▶ Task data

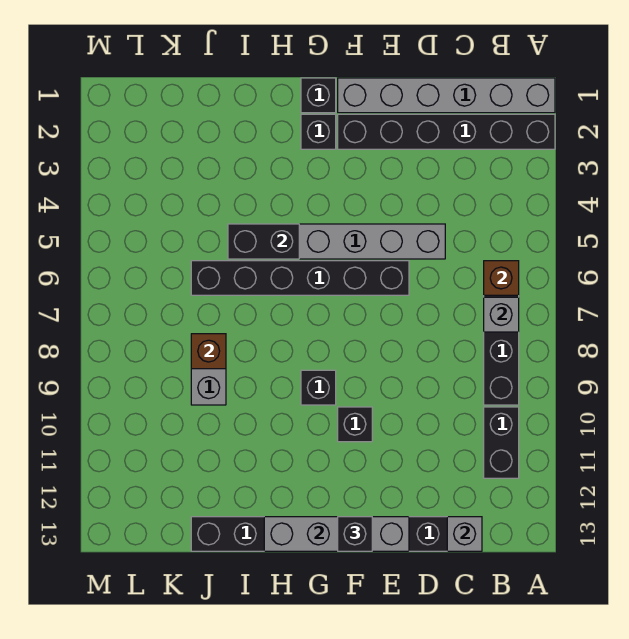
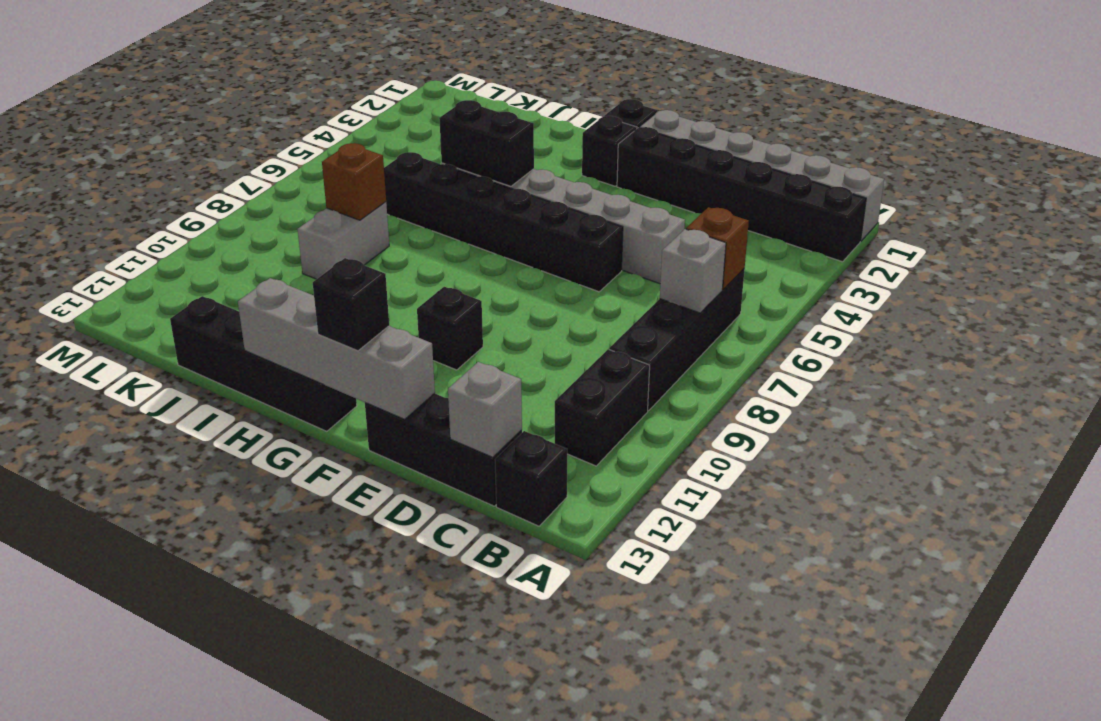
black brick G9 level 1 -> black brick B13 level 1

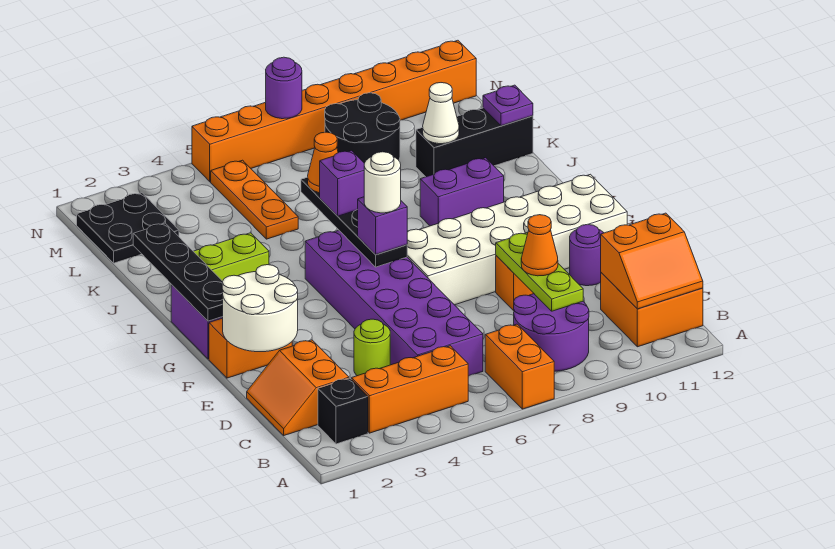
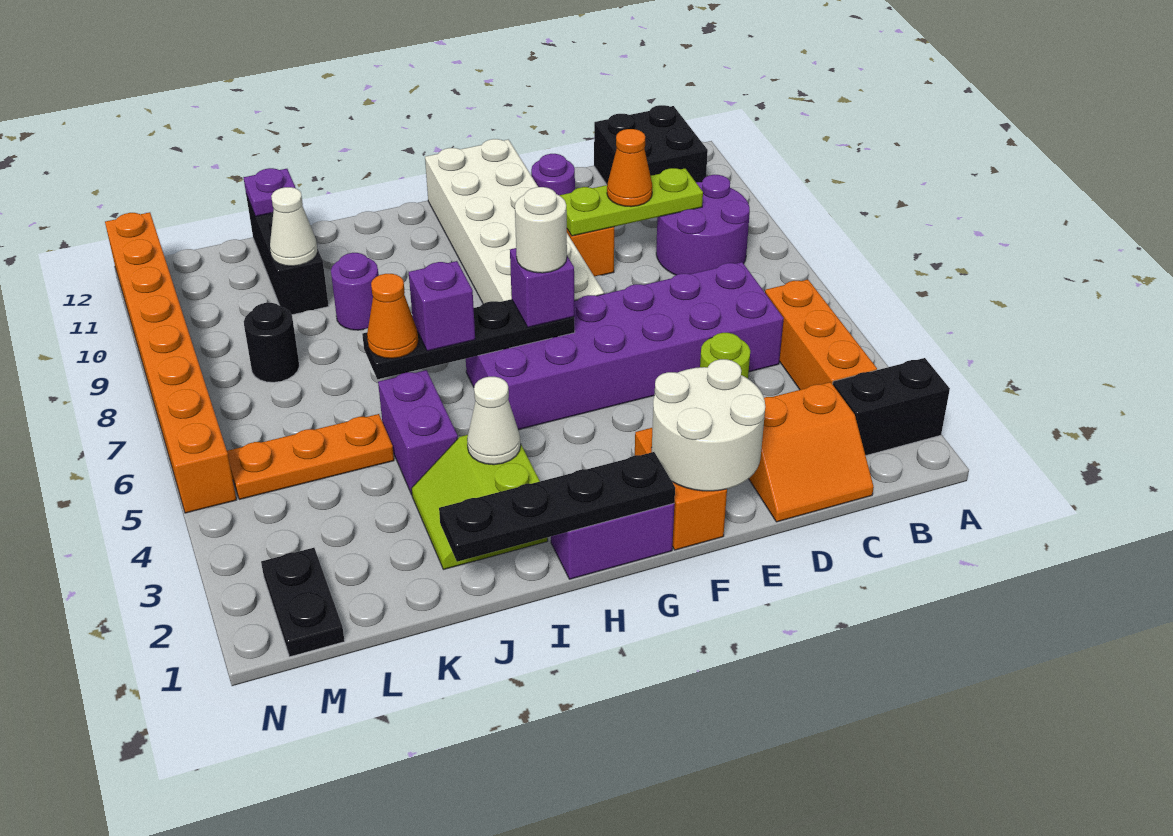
orange brick A7:B7 level 1 -> none
black brick B2 level 1 -> black brick A2:B2 level 1
orange brick B11:C12 level 1 -> black brick B11:C12 level 1
orange slope B11:C12 level 2 top C -> none
none -> white cone I3 level 2
purple brick I9:I10 level 1 -> purple brick J4:J5 level 1
black plate L1:M2 level 1 -> black plate M1:M2 level 1
black round brick L8:M9 level 1 -> black round brick L8 level 1
purple round brick N7 level 2 -> purple round brick J9 level 1

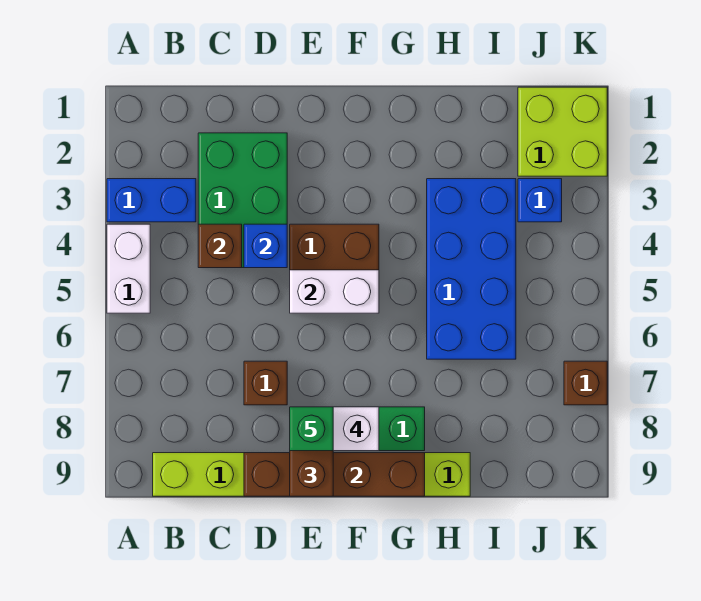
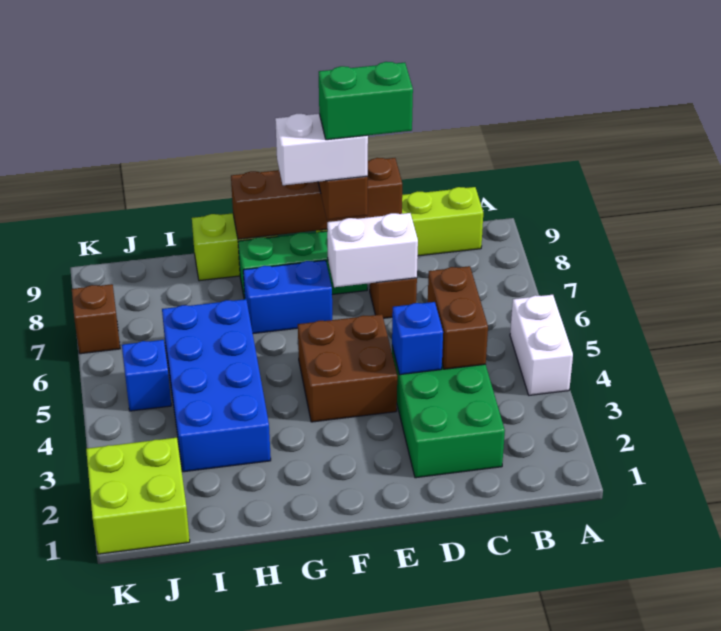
blue brick A3:B3 level 1 -> blue brick F7:G7 level 1
brown brick C4 level 2 -> brown brick C4:C5 level 2
white brick E5:F5 level 2 -> white brick D7:E7 level 2
green brick E8 level 5 -> green brick D8:E8 level 5
blue brick J3 level 1 -> blue brick J5 level 1

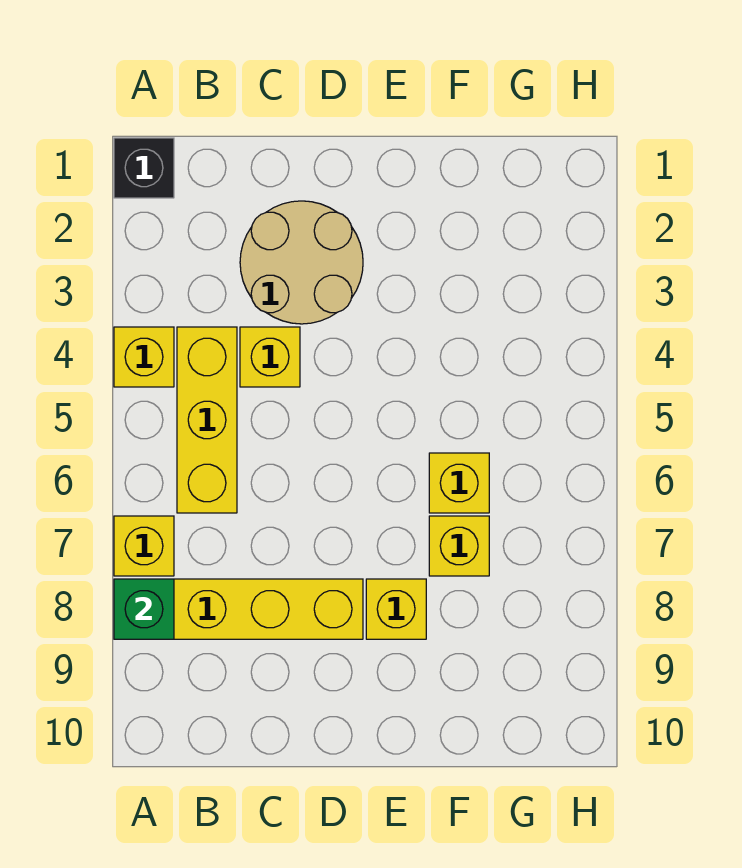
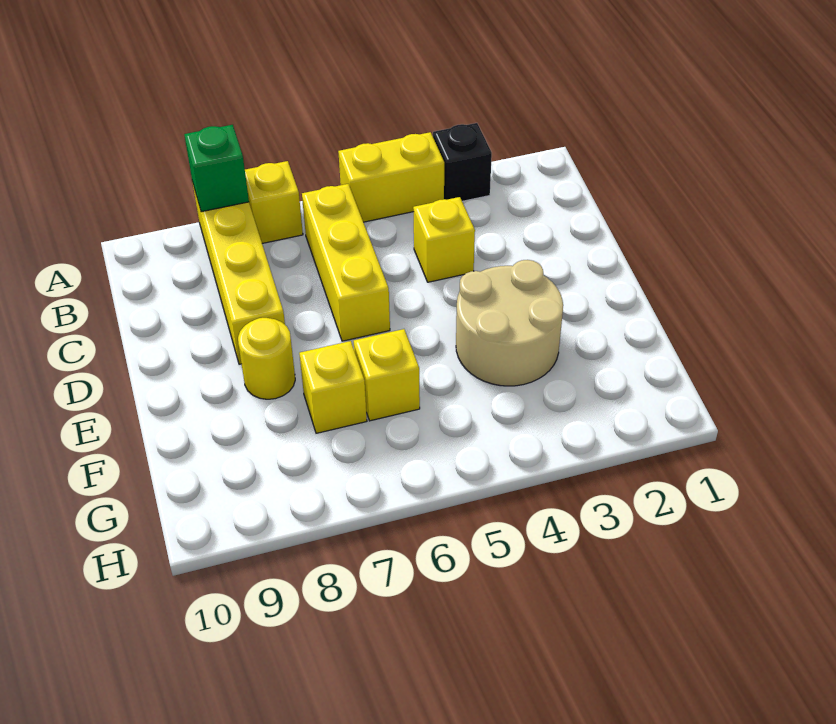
black brick A1 level 1 -> black brick A3 level 1
yellow brick A4 level 1 -> yellow brick A4:A5 level 1
yellow brick B4:B6 level 1 -> yellow brick B6:D6 level 1
tan round brick C2:D3 level 1 -> tan round brick E3:F4 level 1
yellow brick E8 level 1 -> yellow round brick E8 level 1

▶ Instructions to follow
Please set down only the lines from the one containing "orange brick A7:B7 level 1 -> none" through the end of the entries, exactly as they stand, both ends included and with no pictures.

▶ Answer box
orange brick A7:B7 level 1 -> none
black brick B2 level 1 -> black brick A2:B2 level 1
orange brick B11:C12 level 1 -> black brick B11:C12 level 1
orange slope B11:C12 level 2 top C -> none
none -> white cone I3 level 2
purple brick I9:I10 level 1 -> purple brick J4:J5 level 1
black plate L1:M2 level 1 -> black plate M1:M2 level 1
black round brick L8:M9 level 1 -> black round brick L8 level 1
purple round brick N7 level 2 -> purple round brick J9 level 1

blue brick A3:B3 level 1 -> blue brick F7:G7 level 1
brown brick C4 level 2 -> brown brick C4:C5 level 2
white brick E5:F5 level 2 -> white brick D7:E7 level 2
green brick E8 level 5 -> green brick D8:E8 level 5
blue brick J3 level 1 -> blue brick J5 level 1

black brick A1 level 1 -> black brick A3 level 1
yellow brick A4 level 1 -> yellow brick A4:A5 level 1
yellow brick B4:B6 level 1 -> yellow brick B6:D6 level 1
tan round brick C2:D3 level 1 -> tan round brick E3:F4 level 1
yellow brick E8 level 1 -> yellow round brick E8 level 1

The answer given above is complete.